▶ [Work request]: Copy each line below in which the string "white" appears.
*** Data records Section Begins ***
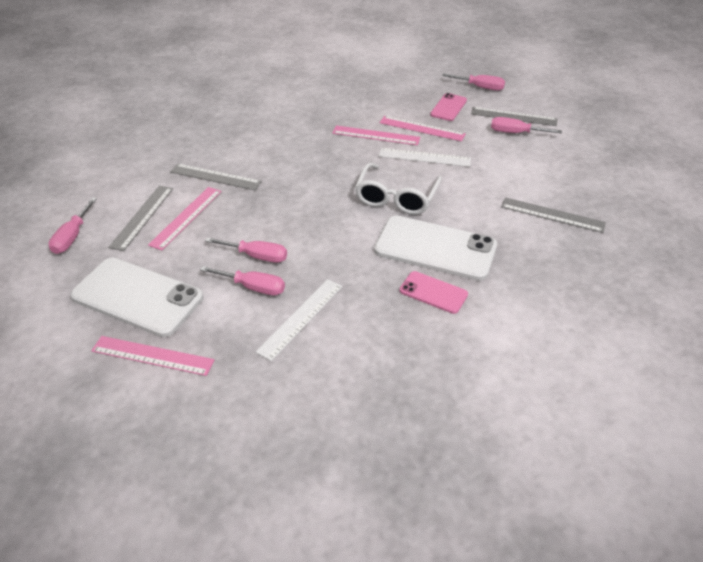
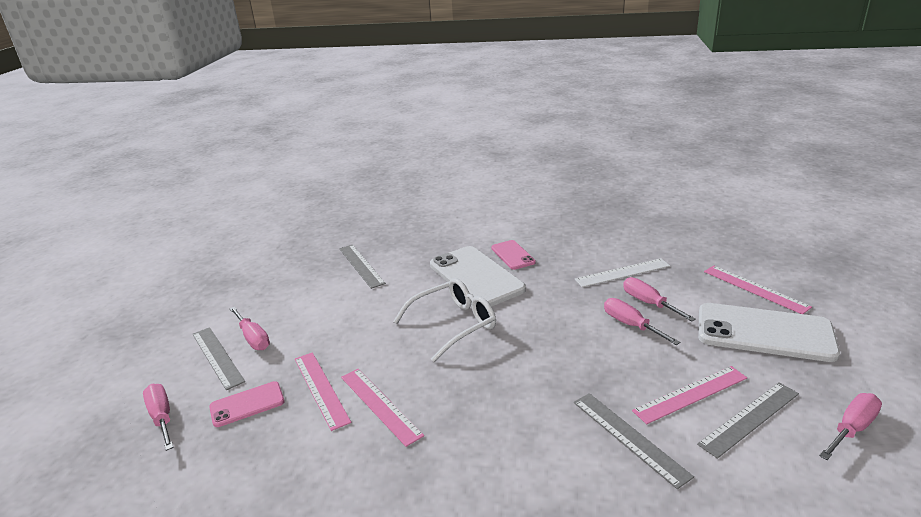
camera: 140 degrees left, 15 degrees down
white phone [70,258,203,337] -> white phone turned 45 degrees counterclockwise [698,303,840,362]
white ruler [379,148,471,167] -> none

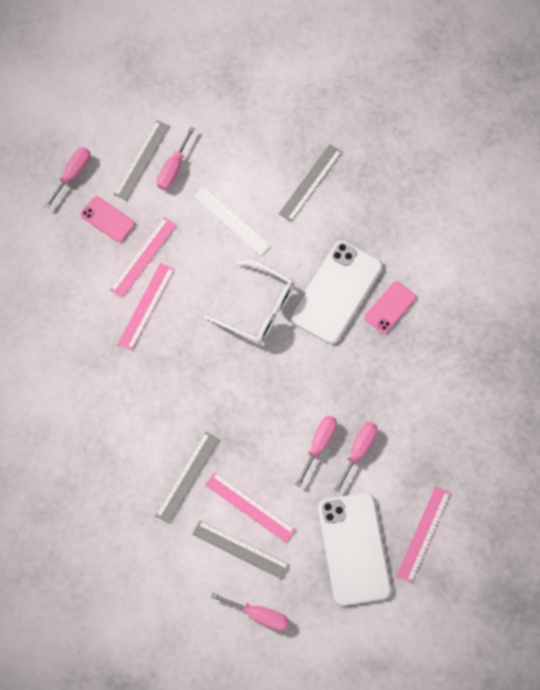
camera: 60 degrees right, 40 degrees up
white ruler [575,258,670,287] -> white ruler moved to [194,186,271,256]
*** Data records Section Ends ***
▶ [Task answer]:
white phone [70,258,203,337] -> white phone turned 45 degrees counterclockwise [698,303,840,362]
white ruler [379,148,471,167] -> none
white ruler [575,258,670,287] -> white ruler moved to [194,186,271,256]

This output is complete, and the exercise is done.